WORK TO COMPLETE: Copy out, in full, each line of the listing below that contains the string "kern".

++++

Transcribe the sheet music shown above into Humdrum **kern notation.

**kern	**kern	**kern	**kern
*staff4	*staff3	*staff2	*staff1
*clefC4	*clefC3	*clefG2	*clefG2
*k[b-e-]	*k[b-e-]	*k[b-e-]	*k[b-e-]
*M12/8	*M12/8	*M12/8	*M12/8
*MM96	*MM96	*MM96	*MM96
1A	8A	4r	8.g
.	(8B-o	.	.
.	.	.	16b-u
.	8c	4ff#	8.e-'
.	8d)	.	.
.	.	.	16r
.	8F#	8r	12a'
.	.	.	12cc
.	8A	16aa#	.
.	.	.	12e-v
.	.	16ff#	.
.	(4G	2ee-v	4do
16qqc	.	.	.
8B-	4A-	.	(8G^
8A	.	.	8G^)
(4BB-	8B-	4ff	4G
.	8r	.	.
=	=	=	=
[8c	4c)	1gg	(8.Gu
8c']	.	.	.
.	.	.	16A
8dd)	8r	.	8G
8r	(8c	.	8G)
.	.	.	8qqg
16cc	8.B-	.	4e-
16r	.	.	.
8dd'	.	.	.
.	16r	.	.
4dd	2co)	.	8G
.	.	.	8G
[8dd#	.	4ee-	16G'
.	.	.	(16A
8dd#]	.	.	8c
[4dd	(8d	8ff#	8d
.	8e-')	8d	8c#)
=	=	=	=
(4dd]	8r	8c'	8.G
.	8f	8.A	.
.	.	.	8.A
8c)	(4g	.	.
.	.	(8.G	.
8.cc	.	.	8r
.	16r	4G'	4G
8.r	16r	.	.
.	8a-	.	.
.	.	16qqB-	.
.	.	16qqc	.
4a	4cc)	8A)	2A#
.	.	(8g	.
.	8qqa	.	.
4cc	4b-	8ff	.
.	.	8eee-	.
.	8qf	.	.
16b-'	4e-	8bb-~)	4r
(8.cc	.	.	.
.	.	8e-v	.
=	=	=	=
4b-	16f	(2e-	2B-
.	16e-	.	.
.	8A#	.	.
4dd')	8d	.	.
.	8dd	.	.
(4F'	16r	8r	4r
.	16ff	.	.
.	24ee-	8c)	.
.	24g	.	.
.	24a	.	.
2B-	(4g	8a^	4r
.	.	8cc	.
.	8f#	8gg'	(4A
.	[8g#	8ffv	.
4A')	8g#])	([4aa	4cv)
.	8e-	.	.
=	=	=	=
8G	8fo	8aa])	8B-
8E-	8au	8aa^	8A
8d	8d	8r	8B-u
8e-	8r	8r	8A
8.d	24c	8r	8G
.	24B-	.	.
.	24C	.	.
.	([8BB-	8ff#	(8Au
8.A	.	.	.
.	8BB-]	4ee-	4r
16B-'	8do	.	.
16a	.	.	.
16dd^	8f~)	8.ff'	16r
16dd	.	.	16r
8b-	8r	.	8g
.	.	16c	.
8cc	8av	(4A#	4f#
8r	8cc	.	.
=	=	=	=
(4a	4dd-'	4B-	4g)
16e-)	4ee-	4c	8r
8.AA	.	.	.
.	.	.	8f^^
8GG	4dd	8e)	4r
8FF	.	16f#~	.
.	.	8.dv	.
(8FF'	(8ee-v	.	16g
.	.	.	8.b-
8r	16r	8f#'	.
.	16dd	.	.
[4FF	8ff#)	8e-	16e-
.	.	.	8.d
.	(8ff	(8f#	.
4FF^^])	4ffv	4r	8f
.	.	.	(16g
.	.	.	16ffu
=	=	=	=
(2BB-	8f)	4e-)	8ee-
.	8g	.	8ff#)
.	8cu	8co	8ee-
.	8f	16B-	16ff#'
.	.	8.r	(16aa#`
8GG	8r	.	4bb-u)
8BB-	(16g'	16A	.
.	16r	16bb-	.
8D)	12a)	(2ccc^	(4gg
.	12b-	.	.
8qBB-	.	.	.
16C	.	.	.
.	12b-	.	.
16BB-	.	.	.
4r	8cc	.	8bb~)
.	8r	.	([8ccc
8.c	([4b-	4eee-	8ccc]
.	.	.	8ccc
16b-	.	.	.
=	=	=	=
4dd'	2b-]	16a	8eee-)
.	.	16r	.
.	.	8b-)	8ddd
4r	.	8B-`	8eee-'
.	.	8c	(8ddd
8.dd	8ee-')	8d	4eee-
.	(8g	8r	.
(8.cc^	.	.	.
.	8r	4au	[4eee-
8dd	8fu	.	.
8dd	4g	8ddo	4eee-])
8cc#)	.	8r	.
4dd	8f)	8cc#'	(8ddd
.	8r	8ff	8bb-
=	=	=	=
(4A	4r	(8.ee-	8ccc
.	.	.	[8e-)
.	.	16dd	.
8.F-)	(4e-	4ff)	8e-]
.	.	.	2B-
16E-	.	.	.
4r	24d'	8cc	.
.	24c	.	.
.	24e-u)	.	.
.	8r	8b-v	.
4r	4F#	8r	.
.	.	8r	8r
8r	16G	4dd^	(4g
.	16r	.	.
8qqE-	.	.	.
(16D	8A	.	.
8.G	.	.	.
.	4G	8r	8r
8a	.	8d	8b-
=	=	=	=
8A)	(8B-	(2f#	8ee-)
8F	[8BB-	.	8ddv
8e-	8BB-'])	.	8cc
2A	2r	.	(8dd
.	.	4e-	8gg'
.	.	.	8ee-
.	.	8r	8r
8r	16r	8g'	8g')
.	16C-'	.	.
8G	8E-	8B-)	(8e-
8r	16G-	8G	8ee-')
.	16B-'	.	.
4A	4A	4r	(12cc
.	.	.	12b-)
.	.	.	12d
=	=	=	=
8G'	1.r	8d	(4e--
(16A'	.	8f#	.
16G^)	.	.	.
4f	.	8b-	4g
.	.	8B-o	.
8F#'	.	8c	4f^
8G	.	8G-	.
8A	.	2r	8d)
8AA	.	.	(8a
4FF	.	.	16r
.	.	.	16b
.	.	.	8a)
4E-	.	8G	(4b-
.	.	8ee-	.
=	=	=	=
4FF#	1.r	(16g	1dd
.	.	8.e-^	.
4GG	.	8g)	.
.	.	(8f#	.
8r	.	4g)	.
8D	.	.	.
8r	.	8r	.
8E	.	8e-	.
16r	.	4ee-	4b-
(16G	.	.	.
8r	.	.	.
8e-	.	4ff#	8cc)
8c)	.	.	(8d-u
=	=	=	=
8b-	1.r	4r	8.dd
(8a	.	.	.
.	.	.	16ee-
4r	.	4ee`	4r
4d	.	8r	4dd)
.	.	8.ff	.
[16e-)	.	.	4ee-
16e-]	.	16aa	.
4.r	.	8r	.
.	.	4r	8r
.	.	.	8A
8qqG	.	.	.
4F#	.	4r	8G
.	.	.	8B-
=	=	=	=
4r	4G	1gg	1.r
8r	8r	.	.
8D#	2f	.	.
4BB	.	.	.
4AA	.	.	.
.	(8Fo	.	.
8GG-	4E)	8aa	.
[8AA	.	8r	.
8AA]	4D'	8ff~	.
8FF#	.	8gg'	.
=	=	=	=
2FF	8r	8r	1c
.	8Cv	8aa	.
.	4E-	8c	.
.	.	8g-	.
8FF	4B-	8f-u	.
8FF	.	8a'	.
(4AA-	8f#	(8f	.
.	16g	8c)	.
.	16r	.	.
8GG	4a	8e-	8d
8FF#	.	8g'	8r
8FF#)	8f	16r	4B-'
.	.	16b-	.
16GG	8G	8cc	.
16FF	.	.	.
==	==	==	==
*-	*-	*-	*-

++++

OUTPUT BELOW:
Transcribe the sheet music shown above into Humdrum **kern notation.
**kern	**kern	**kern	**kern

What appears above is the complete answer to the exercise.